Difference listings:
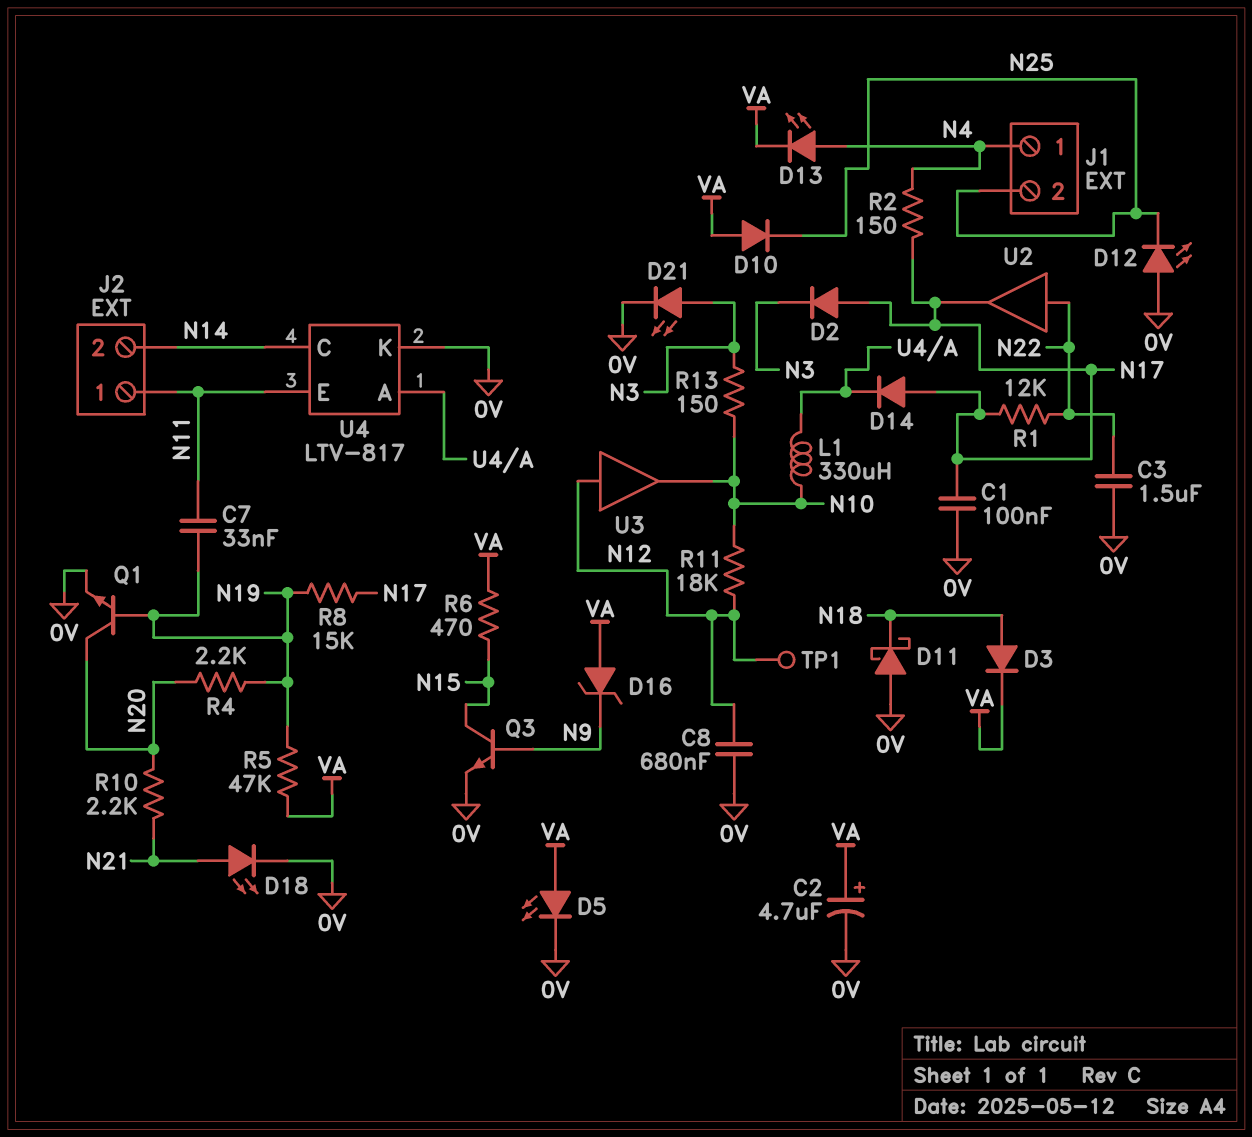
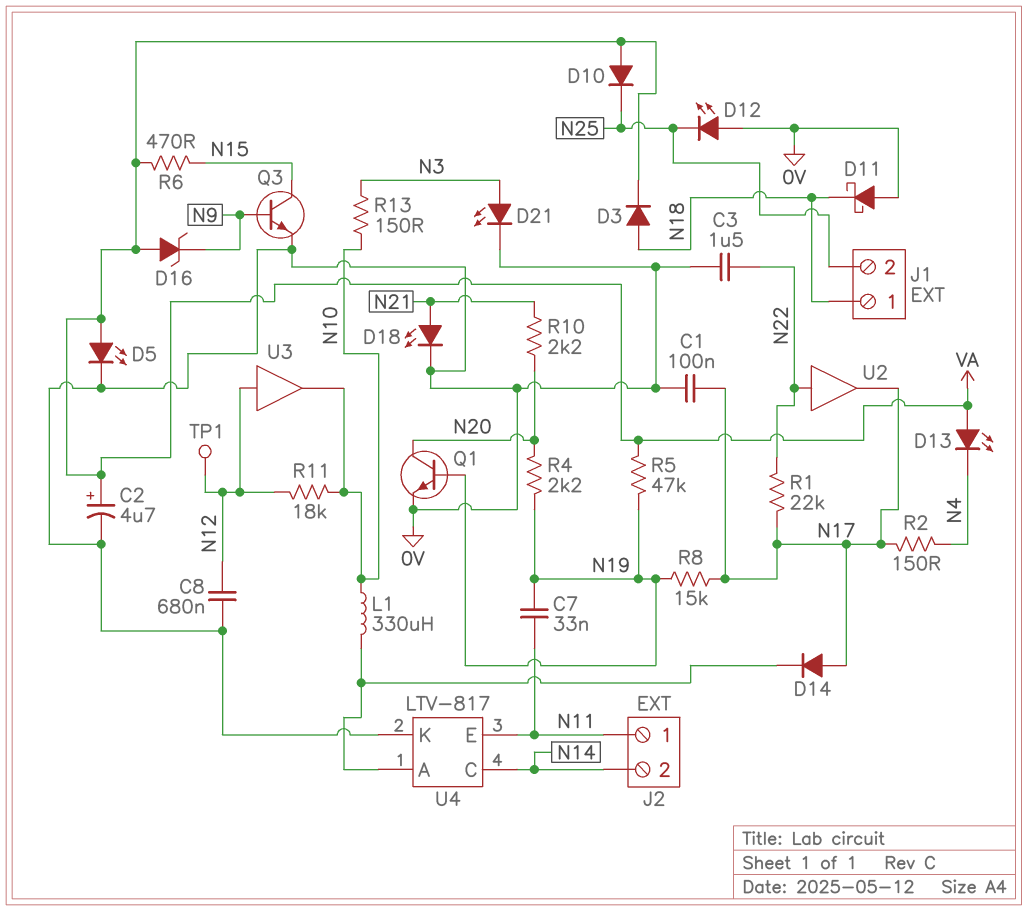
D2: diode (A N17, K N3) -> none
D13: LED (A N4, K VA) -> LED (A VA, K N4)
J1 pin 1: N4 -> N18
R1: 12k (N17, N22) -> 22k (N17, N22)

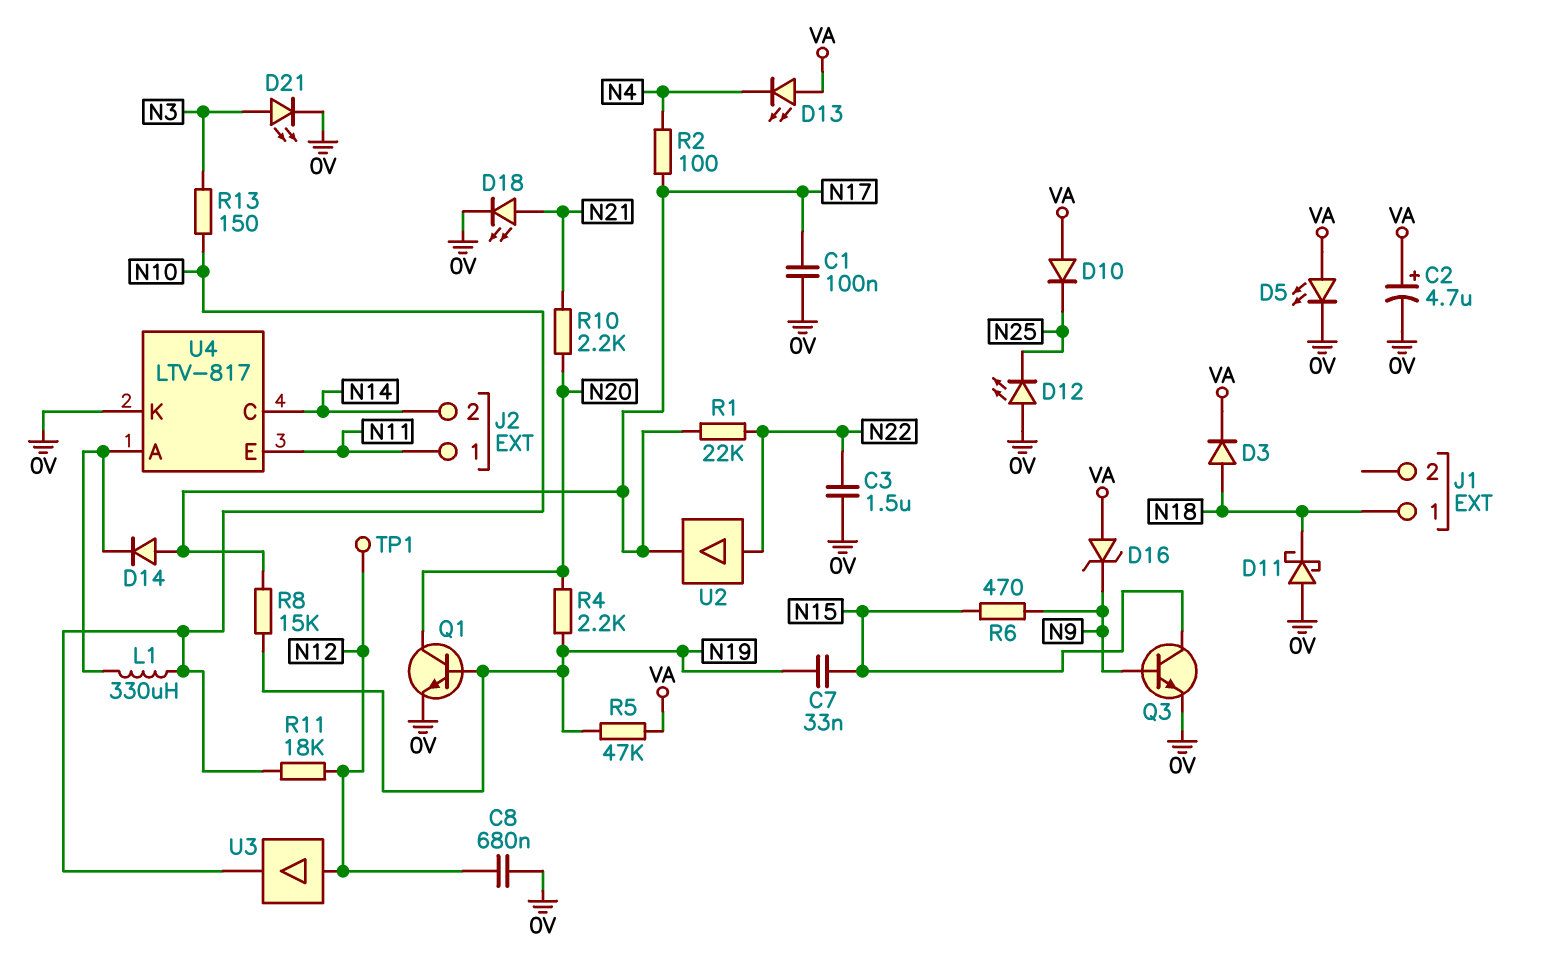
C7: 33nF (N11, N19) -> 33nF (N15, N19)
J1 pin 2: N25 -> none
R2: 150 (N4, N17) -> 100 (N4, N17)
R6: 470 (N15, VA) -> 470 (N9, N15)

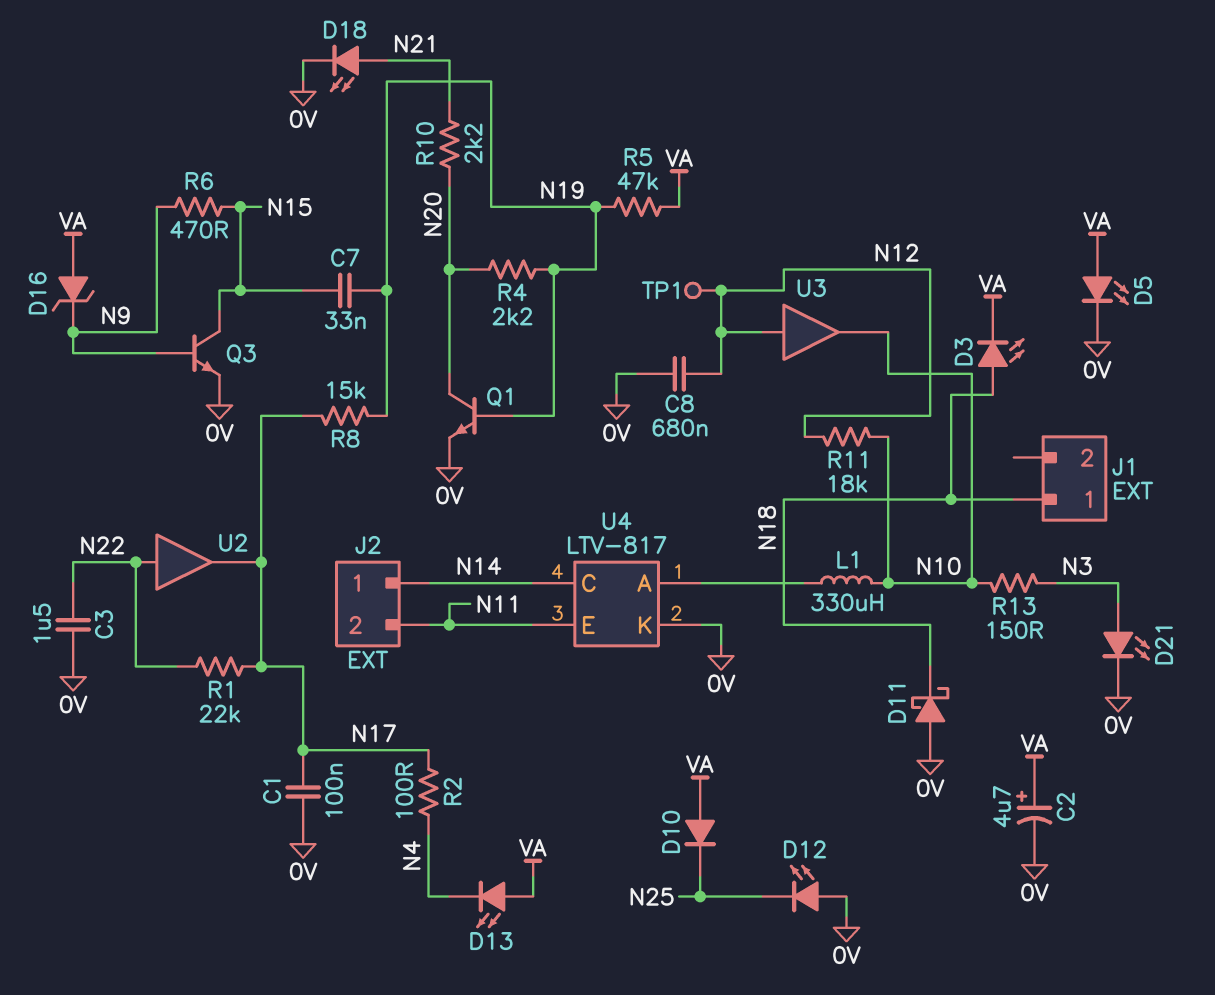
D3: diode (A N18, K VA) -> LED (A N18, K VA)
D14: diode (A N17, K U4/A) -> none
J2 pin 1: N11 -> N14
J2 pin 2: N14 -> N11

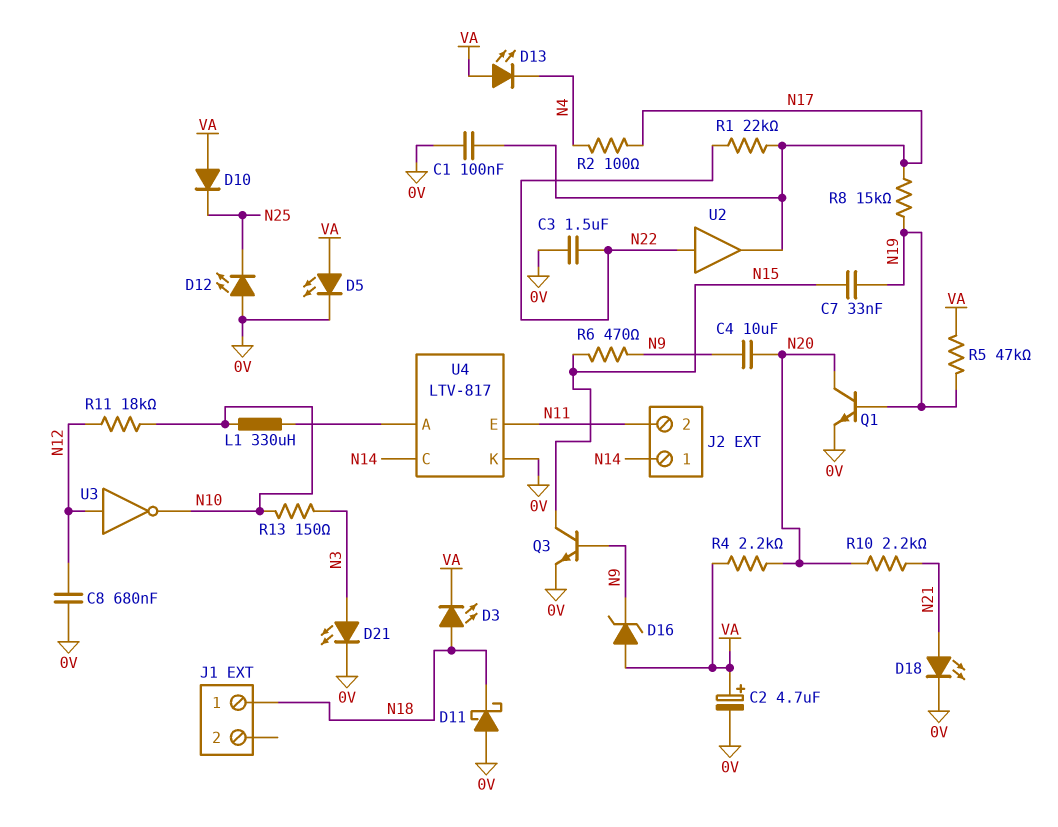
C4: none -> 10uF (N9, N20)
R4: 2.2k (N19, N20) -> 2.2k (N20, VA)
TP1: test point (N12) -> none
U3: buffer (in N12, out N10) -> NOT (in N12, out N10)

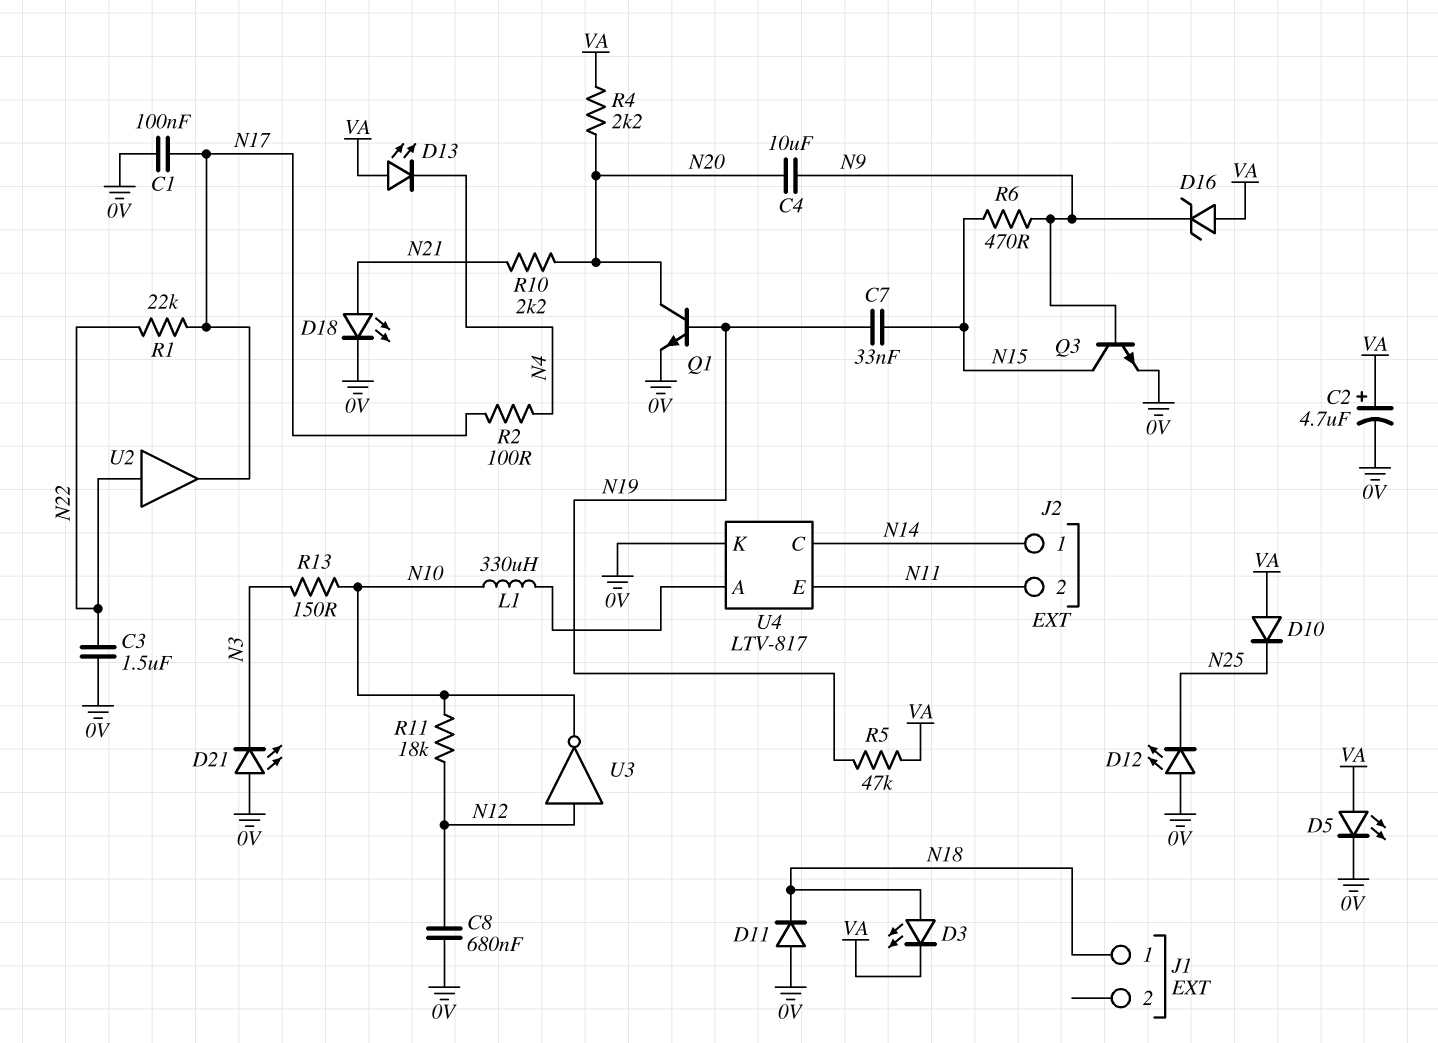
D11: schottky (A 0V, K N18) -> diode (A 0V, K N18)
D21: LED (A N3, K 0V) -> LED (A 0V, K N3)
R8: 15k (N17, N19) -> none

**YOUR GOAL:**
Beginning at the line that contains "C4: none -> 10uF (N9, N20)", retype each line of the data above through the very last one. Do not retype the pictures.

**YOUR RESPONSE:**
C4: none -> 10uF (N9, N20)
R4: 2.2k (N19, N20) -> 2.2k (N20, VA)
TP1: test point (N12) -> none
U3: buffer (in N12, out N10) -> NOT (in N12, out N10)

D11: schottky (A 0V, K N18) -> diode (A 0V, K N18)
D21: LED (A N3, K 0V) -> LED (A 0V, K N3)
R8: 15k (N17, N19) -> none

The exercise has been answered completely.